● **Exercise requirements**
If a line below falls between the line with "white mug [584,430,649,490] -> none" and the line with "purple donut [484,237,540,289]", or is one of those two, output it exactly; output nothing else and no pictures.

(Data records)

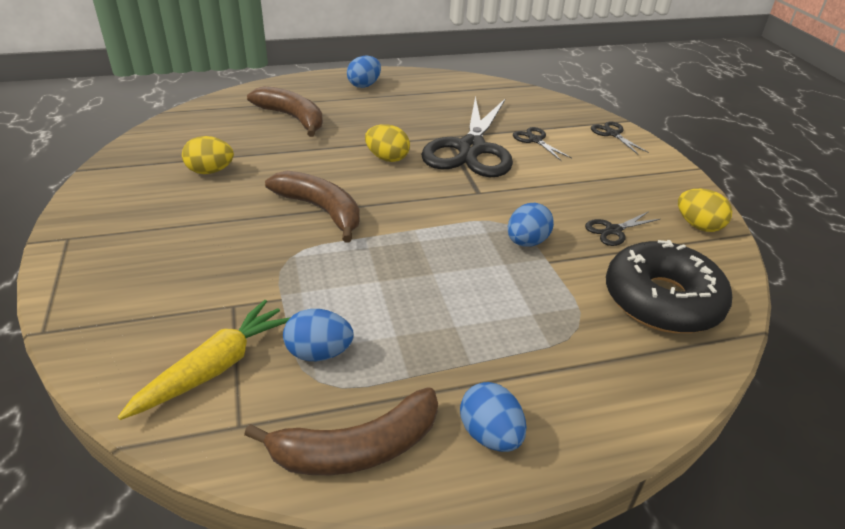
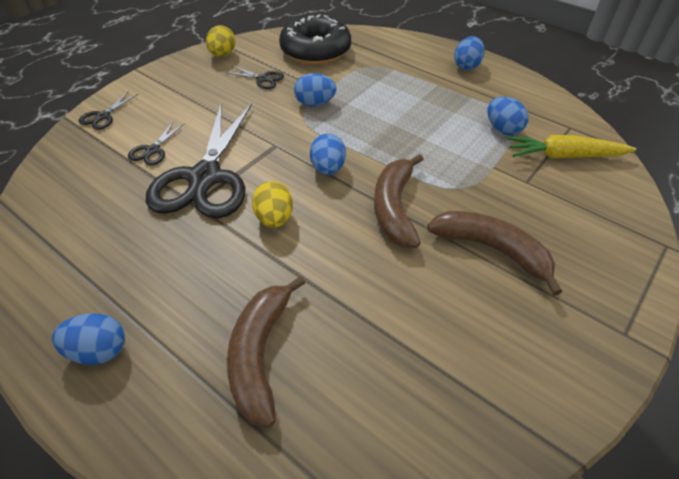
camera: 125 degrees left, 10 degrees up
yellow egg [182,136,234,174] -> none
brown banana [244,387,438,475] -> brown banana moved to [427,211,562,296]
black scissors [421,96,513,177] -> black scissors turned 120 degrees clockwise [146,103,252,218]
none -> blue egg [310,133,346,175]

==

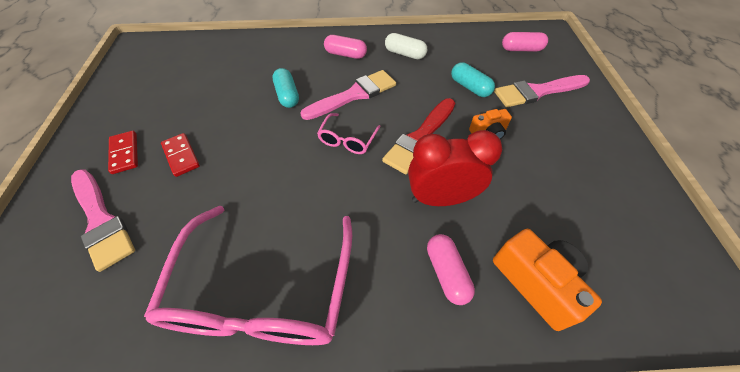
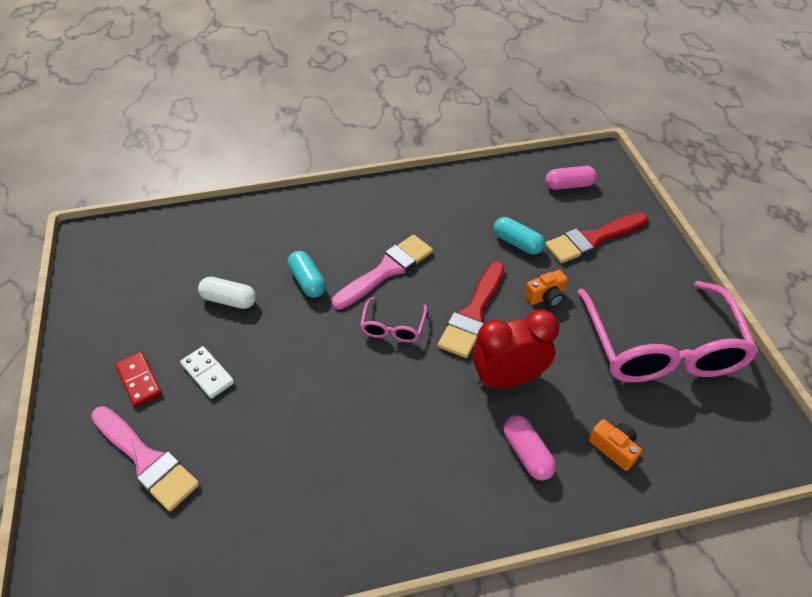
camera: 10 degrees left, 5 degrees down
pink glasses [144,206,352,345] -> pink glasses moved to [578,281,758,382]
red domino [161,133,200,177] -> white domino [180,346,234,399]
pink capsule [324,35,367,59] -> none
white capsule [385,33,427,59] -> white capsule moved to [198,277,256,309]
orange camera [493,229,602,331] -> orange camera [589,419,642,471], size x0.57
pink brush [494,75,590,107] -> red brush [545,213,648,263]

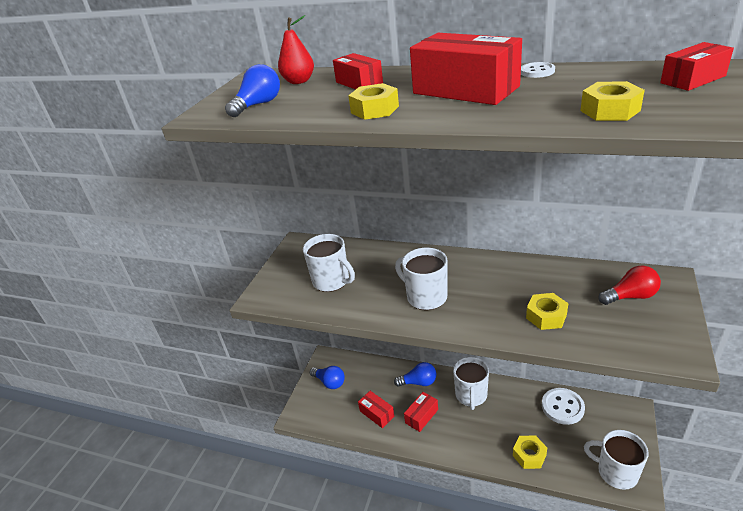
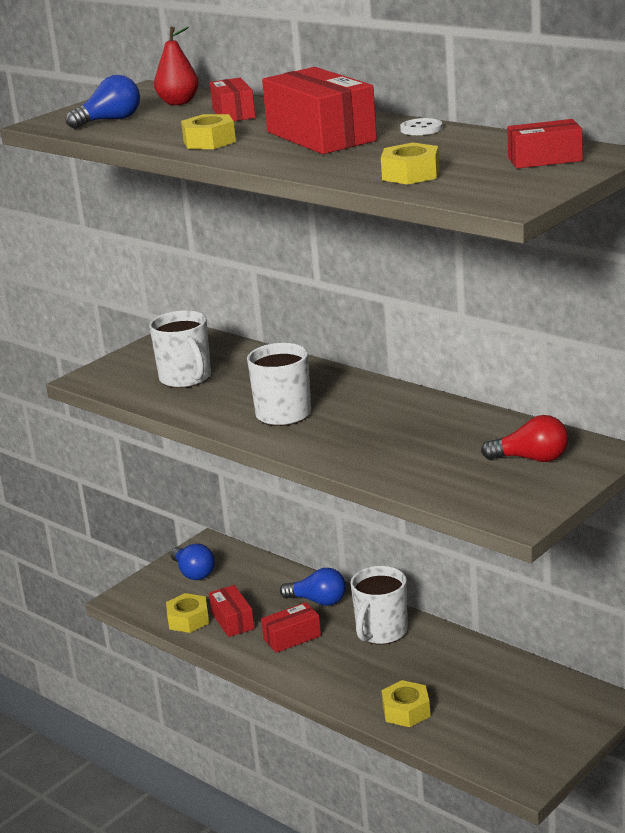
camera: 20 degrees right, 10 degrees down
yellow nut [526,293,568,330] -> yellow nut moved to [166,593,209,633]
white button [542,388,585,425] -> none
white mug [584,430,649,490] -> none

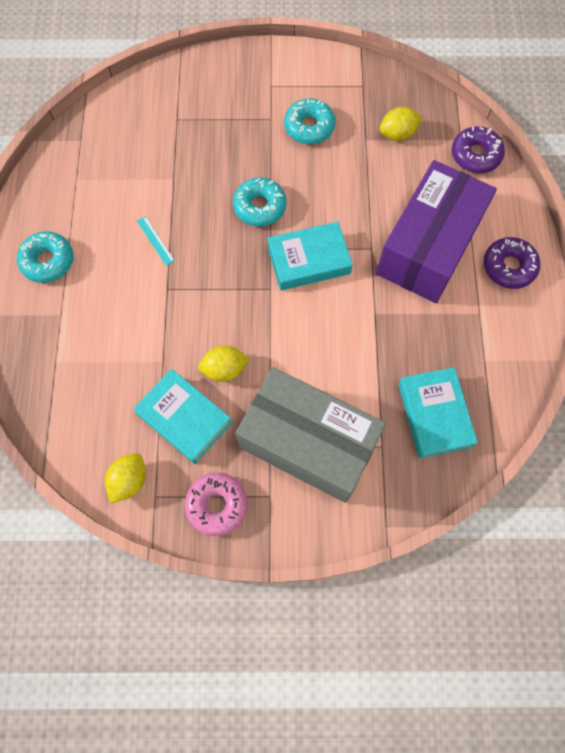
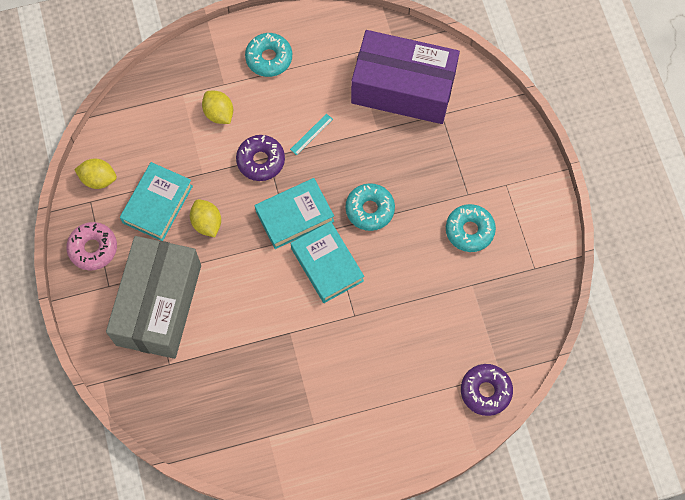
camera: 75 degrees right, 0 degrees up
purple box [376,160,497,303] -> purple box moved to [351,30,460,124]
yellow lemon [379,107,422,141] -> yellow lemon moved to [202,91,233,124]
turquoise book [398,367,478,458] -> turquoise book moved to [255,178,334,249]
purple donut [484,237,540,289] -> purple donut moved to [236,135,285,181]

● **Reply**
white mug [584,430,649,490] -> none

camera: 75 degrees right, 0 degrees up
purple box [376,160,497,303] -> purple box moved to [351,30,460,124]
yellow lemon [379,107,422,141] -> yellow lemon moved to [202,91,233,124]
turquoise book [398,367,478,458] -> turquoise book moved to [255,178,334,249]
purple donut [484,237,540,289] -> purple donut moved to [236,135,285,181]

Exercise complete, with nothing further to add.